**THE PROBLEM**
All lines from the entries below that contain the string "none" should be copied out.

BEGIN

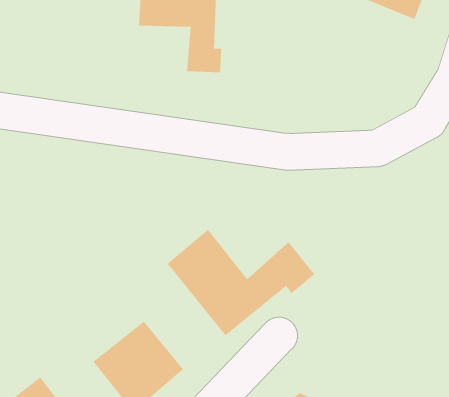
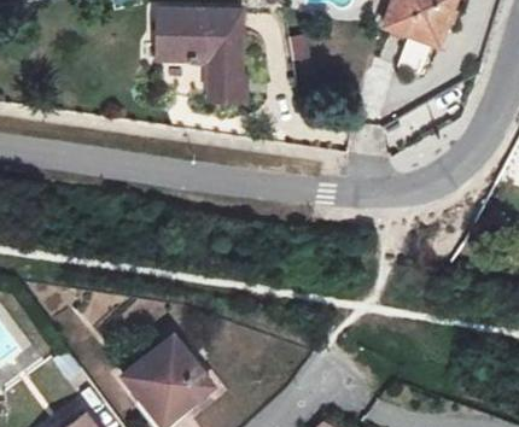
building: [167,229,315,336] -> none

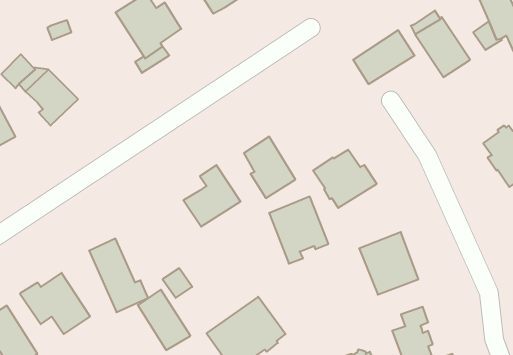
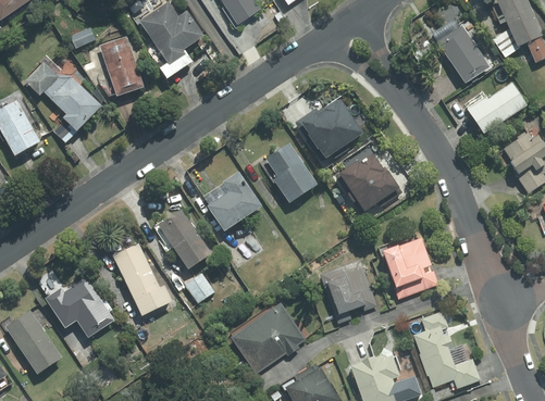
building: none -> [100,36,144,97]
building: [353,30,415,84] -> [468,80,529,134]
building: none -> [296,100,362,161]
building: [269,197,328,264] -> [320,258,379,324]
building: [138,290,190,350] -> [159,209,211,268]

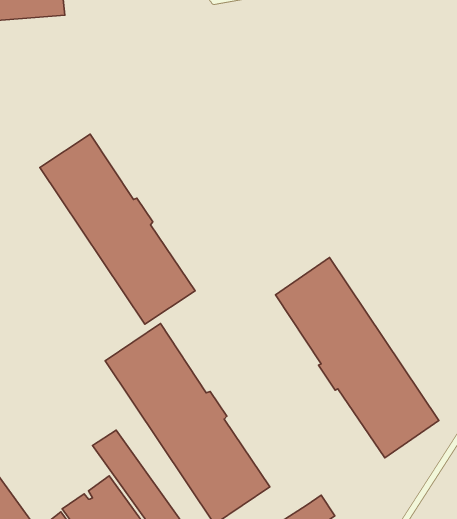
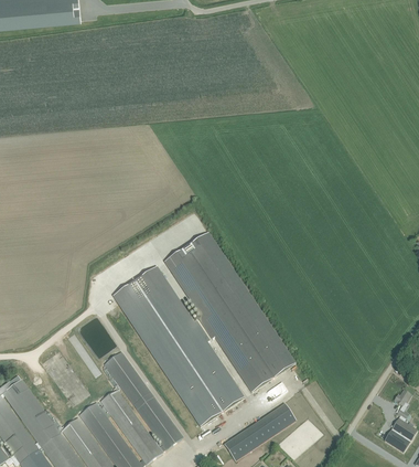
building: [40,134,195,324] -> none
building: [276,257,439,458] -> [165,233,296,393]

END

**ANSWER BELOW**
building: [167,229,315,336] -> none
building: none -> [100,36,144,97]
building: none -> [296,100,362,161]
building: [40,134,195,324] -> none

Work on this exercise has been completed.